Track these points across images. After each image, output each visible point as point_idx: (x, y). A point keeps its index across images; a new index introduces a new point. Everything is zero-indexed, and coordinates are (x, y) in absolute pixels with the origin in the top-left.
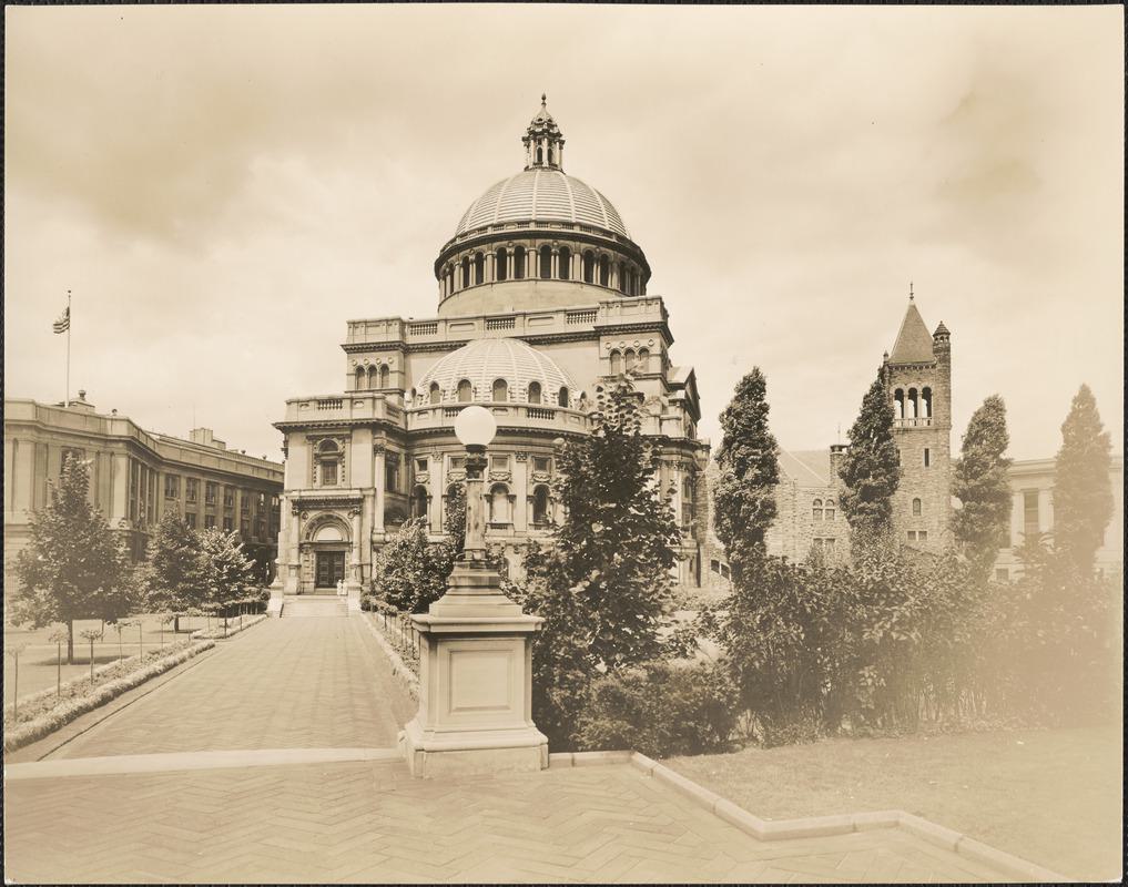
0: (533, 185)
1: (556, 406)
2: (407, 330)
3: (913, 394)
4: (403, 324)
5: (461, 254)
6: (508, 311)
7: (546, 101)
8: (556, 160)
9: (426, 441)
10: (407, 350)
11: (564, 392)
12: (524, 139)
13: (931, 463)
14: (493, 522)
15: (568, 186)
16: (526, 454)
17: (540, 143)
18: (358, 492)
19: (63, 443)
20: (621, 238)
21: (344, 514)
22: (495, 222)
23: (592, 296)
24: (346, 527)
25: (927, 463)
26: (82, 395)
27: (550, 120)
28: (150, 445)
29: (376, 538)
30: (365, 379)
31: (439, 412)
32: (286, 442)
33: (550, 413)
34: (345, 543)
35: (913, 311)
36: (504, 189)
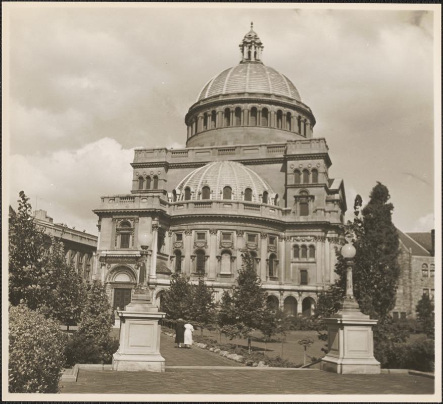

-------

● **Cosa fare**
Riporta tutti i record qui sopra riga per riga, senza cambiare nulla. Escludi soltanto le righe che indicano le immagini.

● **Soluzione**
Track these points across images. After each image, output each visible point as point_idx: (x, y). A point keeps its index across images; a new index introduces a new point. Everything is zero-indexed, and coordinates are (x, y) in absolute pixels with the origin in the top-left.
0: (533, 185)
1: (556, 406)
2: (407, 330)
3: (913, 394)
4: (403, 324)
5: (461, 254)
6: (508, 311)
7: (546, 101)
8: (556, 160)
9: (426, 441)
10: (407, 350)
11: (564, 392)
12: (524, 139)
13: (931, 463)
14: (493, 522)
15: (568, 186)
16: (526, 454)
17: (540, 143)
18: (358, 492)
19: (63, 443)
20: (621, 238)
21: (344, 514)
22: (495, 222)
23: (592, 296)
24: (346, 527)
25: (927, 463)
26: (82, 395)
27: (550, 120)
28: (150, 445)
29: (376, 538)
30: (365, 379)
31: (439, 412)
32: (286, 442)
33: (550, 413)
34: (345, 543)
35: (913, 311)
36: (504, 189)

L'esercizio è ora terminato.